Data records =>
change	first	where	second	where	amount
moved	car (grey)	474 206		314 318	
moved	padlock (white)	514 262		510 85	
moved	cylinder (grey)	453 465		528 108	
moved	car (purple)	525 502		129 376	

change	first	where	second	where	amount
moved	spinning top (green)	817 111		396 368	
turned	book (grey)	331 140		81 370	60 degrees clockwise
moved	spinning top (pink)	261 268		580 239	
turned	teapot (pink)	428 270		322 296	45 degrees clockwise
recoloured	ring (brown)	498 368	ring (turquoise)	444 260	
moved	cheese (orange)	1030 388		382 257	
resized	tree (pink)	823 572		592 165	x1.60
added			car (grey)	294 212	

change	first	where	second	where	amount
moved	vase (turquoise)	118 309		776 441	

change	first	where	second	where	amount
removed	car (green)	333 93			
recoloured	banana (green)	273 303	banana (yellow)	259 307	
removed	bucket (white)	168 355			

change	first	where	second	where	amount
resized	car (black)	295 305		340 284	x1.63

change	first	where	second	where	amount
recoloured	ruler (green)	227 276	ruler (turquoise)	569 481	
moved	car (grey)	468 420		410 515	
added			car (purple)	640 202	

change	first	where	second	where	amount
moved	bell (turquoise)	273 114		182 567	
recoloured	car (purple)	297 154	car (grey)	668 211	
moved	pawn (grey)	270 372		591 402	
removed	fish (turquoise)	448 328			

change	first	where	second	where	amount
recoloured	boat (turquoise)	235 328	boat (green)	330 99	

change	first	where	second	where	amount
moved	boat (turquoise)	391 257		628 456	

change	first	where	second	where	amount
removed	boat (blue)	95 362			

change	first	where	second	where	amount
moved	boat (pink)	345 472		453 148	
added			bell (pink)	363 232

Task brief => Your task is to retype the records precisely as they stand.

Written response =>
change	first	where	second	where	amount
moved	car (grey)	474 206		314 318	
moved	padlock (white)	514 262		510 85	
moved	cylinder (grey)	453 465		528 108	
moved	car (purple)	525 502		129 376	

change	first	where	second	where	amount
moved	spinning top (green)	817 111		396 368	
turned	book (grey)	331 140		81 370	60 degrees clockwise
moved	spinning top (pink)	261 268		580 239	
turned	teapot (pink)	428 270		322 296	45 degrees clockwise
recoloured	ring (brown)	498 368	ring (turquoise)	444 260	
moved	cheese (orange)	1030 388		382 257	
resized	tree (pink)	823 572		592 165	x1.60
added			car (grey)	294 212	

change	first	where	second	where	amount
moved	vase (turquoise)	118 309		776 441	

change	first	where	second	where	amount
removed	car (green)	333 93			
recoloured	banana (green)	273 303	banana (yellow)	259 307	
removed	bucket (white)	168 355			

change	first	where	second	where	amount
resized	car (black)	295 305		340 284	x1.63

change	first	where	second	where	amount
recoloured	ruler (green)	227 276	ruler (turquoise)	569 481	
moved	car (grey)	468 420		410 515	
added			car (purple)	640 202	

change	first	where	second	where	amount
moved	bell (turquoise)	273 114		182 567	
recoloured	car (purple)	297 154	car (grey)	668 211	
moved	pawn (grey)	270 372		591 402	
removed	fish (turquoise)	448 328			

change	first	where	second	where	amount
recoloured	boat (turquoise)	235 328	boat (green)	330 99	

change	first	where	second	where	amount
moved	boat (turquoise)	391 257		628 456	

change	first	where	second	where	amount
removed	boat (blue)	95 362			

change	first	where	second	where	amount
moved	boat (pink)	345 472		453 148	
added			bell (pink)	363 232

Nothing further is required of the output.